== Material supplied ==
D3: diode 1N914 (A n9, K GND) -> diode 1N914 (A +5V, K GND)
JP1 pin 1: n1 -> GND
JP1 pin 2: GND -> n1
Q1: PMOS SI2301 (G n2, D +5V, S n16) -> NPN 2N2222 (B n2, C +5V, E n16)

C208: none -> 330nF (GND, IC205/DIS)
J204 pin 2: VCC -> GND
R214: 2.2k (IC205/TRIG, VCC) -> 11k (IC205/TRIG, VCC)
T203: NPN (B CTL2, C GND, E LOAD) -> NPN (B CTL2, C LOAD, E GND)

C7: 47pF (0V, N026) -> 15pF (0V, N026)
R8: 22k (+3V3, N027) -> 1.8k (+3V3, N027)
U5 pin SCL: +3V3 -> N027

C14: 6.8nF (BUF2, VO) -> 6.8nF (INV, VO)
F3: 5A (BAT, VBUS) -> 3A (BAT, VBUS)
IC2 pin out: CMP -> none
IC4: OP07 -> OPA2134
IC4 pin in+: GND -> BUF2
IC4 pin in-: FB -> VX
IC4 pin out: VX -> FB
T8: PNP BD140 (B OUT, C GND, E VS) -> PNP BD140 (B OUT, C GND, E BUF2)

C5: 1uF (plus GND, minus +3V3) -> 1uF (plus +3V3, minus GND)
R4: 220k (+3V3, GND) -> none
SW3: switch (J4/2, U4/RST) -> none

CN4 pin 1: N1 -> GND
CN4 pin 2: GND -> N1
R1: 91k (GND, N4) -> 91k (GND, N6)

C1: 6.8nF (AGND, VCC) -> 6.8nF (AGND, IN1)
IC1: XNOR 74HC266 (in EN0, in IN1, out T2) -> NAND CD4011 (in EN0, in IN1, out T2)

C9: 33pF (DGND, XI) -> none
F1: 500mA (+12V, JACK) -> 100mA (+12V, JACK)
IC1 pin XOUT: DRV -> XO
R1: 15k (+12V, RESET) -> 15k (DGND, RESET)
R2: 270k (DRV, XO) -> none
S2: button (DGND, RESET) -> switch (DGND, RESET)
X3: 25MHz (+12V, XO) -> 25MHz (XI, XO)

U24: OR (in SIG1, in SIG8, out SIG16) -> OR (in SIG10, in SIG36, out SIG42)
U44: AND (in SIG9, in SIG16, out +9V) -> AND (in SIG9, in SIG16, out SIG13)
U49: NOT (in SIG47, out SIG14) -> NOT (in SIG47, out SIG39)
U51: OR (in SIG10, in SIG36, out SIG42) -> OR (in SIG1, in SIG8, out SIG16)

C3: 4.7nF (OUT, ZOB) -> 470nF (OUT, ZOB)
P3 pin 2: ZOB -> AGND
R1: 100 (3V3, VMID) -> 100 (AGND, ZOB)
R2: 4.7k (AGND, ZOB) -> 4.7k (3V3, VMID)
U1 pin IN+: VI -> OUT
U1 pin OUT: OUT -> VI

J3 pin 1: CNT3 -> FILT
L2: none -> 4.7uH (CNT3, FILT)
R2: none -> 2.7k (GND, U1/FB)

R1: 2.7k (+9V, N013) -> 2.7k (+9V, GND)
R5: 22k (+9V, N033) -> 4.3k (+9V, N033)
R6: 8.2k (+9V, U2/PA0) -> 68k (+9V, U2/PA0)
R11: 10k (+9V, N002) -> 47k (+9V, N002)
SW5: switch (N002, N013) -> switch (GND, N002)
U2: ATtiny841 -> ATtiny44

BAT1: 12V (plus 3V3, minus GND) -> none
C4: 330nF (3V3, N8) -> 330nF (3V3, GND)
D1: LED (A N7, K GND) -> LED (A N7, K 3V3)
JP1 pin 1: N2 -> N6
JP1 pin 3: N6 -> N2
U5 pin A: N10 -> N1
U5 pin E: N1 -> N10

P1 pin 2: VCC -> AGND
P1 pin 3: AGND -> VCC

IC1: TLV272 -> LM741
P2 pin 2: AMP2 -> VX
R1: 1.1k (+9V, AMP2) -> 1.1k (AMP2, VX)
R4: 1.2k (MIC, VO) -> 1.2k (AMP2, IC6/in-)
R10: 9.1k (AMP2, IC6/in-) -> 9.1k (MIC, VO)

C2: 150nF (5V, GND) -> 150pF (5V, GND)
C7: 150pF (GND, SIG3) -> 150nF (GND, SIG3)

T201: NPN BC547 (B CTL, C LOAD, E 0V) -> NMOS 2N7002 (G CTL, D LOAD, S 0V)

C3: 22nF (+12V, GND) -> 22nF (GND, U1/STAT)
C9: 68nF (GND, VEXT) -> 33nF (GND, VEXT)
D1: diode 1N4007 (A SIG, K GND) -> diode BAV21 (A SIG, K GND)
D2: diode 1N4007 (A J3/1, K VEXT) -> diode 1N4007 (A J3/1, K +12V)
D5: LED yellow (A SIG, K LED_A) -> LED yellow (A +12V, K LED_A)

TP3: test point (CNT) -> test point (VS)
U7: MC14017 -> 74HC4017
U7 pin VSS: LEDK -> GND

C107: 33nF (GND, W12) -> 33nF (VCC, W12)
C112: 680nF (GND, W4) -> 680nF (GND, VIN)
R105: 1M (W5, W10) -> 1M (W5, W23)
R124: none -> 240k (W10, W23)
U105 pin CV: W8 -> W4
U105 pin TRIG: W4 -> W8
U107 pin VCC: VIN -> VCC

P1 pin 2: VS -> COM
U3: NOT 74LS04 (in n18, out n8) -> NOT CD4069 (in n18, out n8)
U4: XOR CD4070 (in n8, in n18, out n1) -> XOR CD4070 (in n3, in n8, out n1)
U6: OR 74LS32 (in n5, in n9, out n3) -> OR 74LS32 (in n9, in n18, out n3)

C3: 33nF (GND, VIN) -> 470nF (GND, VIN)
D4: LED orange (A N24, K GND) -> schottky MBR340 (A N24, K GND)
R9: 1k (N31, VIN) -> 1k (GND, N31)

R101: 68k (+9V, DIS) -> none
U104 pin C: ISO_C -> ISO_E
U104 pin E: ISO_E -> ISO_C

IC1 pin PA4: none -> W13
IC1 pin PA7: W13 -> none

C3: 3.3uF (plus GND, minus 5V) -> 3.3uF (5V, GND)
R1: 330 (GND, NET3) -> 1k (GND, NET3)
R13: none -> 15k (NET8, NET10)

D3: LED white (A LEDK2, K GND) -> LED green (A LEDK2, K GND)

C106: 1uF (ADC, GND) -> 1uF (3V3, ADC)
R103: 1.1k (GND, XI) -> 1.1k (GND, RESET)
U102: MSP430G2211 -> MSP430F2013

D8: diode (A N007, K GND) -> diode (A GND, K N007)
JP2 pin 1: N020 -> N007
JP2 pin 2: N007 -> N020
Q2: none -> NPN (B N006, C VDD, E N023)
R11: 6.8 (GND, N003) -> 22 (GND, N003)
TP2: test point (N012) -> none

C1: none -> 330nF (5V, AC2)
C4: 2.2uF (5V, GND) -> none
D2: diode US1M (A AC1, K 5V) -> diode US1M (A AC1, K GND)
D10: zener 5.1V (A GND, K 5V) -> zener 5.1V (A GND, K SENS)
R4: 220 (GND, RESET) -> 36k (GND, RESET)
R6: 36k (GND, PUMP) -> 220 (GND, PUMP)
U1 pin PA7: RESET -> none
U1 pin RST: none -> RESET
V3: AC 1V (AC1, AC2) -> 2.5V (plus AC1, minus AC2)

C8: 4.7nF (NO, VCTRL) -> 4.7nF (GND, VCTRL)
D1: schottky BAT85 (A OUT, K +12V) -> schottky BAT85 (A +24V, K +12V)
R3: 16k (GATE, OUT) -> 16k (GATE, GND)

== Task directions ==
Output exactly the lines of the records from the first through the one bearing "U24: OR (in", both ends included.

== Exercise output ==
D3: diode 1N914 (A n9, K GND) -> diode 1N914 (A +5V, K GND)
JP1 pin 1: n1 -> GND
JP1 pin 2: GND -> n1
Q1: PMOS SI2301 (G n2, D +5V, S n16) -> NPN 2N2222 (B n2, C +5V, E n16)

C208: none -> 330nF (GND, IC205/DIS)
J204 pin 2: VCC -> GND
R214: 2.2k (IC205/TRIG, VCC) -> 11k (IC205/TRIG, VCC)
T203: NPN (B CTL2, C GND, E LOAD) -> NPN (B CTL2, C LOAD, E GND)

C7: 47pF (0V, N026) -> 15pF (0V, N026)
R8: 22k (+3V3, N027) -> 1.8k (+3V3, N027)
U5 pin SCL: +3V3 -> N027

C14: 6.8nF (BUF2, VO) -> 6.8nF (INV, VO)
F3: 5A (BAT, VBUS) -> 3A (BAT, VBUS)
IC2 pin out: CMP -> none
IC4: OP07 -> OPA2134
IC4 pin in+: GND -> BUF2
IC4 pin in-: FB -> VX
IC4 pin out: VX -> FB
T8: PNP BD140 (B OUT, C GND, E VS) -> PNP BD140 (B OUT, C GND, E BUF2)

C5: 1uF (plus GND, minus +3V3) -> 1uF (plus +3V3, minus GND)
R4: 220k (+3V3, GND) -> none
SW3: switch (J4/2, U4/RST) -> none

CN4 pin 1: N1 -> GND
CN4 pin 2: GND -> N1
R1: 91k (GND, N4) -> 91k (GND, N6)

C1: 6.8nF (AGND, VCC) -> 6.8nF (AGND, IN1)
IC1: XNOR 74HC266 (in EN0, in IN1, out T2) -> NAND CD4011 (in EN0, in IN1, out T2)

C9: 33pF (DGND, XI) -> none
F1: 500mA (+12V, JACK) -> 100mA (+12V, JACK)
IC1 pin XOUT: DRV -> XO
R1: 15k (+12V, RESET) -> 15k (DGND, RESET)
R2: 270k (DRV, XO) -> none
S2: button (DGND, RESET) -> switch (DGND, RESET)
X3: 25MHz (+12V, XO) -> 25MHz (XI, XO)

U24: OR (in SIG1, in SIG8, out SIG16) -> OR (in SIG10, in SIG36, out SIG42)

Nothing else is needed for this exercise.